▶ **Directive**
Reproduce every row below word for word, changing nothing.

▶ **Data in this exercise**
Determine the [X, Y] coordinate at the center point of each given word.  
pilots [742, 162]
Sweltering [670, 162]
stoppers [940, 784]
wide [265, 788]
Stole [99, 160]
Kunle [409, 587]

▶ **Solution to the exercise**
Determine the [X, Y] coordinate at the center point of each given word.  
pilots [742, 162]
Sweltering [670, 162]
stoppers [940, 784]
wide [265, 788]
Stole [99, 160]
Kunle [409, 587]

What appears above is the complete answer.